What is expected -
May I have, exactly as written, the line containing "R10: 47 (GND, N16) -> 47 (GND, VSS)" and every line after it through the end of the listing below, and nothing else?

== Supplied data

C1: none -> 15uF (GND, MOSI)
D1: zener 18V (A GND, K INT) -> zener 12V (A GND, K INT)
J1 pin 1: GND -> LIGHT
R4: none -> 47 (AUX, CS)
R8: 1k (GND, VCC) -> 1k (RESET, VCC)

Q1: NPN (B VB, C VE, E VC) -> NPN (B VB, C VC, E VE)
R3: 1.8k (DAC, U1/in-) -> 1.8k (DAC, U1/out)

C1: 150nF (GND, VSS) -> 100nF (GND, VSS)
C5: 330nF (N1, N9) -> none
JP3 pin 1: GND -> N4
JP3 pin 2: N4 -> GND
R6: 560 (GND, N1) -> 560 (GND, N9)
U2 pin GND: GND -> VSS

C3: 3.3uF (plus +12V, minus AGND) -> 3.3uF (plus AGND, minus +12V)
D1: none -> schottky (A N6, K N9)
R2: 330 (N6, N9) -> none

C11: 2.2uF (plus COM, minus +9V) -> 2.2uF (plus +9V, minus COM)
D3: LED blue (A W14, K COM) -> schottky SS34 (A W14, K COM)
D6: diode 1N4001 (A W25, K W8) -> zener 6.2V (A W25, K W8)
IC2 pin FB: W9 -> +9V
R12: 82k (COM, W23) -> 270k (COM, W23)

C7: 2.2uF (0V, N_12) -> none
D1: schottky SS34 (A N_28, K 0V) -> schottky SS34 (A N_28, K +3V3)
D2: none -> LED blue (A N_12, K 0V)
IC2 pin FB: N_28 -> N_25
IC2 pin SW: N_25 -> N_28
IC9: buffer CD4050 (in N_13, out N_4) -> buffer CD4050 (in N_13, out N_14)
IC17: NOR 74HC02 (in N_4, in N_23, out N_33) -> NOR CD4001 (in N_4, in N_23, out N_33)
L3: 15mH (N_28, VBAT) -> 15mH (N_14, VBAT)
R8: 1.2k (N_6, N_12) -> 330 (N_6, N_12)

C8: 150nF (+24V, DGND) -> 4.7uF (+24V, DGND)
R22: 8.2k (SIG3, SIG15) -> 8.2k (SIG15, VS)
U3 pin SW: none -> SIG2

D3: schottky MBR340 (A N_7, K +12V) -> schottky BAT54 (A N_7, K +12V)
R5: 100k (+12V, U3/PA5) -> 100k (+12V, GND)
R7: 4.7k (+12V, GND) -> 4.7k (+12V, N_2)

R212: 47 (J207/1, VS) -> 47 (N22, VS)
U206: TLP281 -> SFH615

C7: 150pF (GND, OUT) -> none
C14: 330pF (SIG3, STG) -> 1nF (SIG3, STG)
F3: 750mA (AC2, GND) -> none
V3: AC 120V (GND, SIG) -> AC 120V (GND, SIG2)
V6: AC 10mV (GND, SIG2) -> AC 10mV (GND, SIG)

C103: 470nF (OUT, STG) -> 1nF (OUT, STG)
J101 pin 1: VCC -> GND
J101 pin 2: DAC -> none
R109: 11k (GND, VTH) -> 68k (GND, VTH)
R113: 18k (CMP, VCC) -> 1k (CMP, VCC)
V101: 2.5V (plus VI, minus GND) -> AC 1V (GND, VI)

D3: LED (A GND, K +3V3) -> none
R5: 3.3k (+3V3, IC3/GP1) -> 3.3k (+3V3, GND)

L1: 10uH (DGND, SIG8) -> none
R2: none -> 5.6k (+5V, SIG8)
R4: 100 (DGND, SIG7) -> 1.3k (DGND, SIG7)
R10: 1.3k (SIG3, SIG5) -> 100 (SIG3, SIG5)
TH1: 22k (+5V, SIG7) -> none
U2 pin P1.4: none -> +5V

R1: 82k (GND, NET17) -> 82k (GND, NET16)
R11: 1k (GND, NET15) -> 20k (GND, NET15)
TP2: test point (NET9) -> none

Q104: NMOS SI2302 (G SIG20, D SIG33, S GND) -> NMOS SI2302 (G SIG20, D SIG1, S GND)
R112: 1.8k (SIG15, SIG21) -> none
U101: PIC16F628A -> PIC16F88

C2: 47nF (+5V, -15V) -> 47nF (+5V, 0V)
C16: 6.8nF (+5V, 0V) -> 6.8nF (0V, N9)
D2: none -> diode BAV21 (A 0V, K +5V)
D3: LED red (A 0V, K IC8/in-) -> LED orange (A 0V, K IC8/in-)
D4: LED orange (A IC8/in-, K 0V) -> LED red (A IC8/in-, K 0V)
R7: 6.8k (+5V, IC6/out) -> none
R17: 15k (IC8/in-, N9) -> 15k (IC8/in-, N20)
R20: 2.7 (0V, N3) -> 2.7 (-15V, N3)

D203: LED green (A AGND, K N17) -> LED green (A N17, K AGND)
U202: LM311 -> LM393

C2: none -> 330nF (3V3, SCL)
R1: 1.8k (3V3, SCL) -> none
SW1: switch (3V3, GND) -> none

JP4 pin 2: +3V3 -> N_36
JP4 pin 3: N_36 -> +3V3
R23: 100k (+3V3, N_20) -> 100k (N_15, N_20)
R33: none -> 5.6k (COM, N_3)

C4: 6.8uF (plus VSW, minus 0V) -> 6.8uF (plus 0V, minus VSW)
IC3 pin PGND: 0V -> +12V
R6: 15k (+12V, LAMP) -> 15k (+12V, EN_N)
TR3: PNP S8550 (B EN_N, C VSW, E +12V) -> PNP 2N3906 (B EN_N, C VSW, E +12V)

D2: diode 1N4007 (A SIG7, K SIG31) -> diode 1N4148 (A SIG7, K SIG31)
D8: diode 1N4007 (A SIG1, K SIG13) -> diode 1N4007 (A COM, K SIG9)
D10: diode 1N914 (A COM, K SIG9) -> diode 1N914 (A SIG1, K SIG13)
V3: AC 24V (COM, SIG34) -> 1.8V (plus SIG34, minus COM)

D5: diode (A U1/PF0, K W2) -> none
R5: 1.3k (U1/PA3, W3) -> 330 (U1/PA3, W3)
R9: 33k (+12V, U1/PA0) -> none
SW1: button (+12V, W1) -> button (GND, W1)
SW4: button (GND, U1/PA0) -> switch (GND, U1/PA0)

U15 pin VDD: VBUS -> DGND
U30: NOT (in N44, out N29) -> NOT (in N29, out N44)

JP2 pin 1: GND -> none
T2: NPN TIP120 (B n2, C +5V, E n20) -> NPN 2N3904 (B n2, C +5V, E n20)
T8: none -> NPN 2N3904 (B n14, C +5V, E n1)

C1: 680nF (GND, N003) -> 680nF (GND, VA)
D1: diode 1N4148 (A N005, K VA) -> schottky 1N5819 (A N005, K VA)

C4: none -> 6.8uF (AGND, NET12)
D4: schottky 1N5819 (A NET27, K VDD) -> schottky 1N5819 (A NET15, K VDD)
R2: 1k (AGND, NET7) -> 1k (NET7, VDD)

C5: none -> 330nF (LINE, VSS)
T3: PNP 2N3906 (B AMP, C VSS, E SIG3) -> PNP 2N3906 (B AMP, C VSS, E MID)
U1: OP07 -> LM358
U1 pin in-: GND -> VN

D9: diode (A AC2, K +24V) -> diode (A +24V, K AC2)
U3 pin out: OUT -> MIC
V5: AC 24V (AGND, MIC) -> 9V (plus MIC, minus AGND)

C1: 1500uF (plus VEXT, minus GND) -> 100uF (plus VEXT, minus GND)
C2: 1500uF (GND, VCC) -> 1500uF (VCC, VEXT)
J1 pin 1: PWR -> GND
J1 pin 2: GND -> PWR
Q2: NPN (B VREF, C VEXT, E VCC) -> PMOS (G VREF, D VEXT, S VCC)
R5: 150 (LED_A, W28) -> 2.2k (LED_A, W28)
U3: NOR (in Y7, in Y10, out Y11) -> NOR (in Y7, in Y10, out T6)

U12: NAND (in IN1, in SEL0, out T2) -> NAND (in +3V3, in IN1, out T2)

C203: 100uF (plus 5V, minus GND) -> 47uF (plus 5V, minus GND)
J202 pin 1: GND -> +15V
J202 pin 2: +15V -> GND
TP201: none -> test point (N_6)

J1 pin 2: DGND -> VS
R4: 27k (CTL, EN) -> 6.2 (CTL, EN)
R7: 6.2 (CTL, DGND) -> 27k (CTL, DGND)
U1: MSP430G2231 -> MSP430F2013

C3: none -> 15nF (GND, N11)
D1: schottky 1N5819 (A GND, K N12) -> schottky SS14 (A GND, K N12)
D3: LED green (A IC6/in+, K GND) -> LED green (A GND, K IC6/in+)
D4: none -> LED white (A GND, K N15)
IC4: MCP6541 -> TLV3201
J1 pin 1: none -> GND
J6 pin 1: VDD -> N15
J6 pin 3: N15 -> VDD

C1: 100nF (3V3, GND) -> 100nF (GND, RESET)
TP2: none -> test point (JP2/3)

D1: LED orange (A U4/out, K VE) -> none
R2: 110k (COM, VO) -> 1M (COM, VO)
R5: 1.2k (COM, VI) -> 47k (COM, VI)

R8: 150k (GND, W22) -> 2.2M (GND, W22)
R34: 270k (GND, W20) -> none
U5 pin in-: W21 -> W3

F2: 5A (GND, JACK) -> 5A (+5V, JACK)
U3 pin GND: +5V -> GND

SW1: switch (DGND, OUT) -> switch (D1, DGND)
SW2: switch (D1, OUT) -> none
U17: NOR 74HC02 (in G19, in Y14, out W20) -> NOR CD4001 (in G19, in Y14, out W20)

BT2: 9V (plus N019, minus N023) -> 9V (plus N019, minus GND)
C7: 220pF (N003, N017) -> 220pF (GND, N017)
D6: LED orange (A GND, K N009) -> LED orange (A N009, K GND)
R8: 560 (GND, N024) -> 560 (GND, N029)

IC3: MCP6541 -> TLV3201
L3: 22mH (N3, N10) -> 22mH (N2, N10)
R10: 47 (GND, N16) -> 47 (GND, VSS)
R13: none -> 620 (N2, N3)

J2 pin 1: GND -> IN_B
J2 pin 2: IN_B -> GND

====

Answer section -
R10: 47 (GND, N16) -> 47 (GND, VSS)
R13: none -> 620 (N2, N3)

J2 pin 1: GND -> IN_B
J2 pin 2: IN_B -> GND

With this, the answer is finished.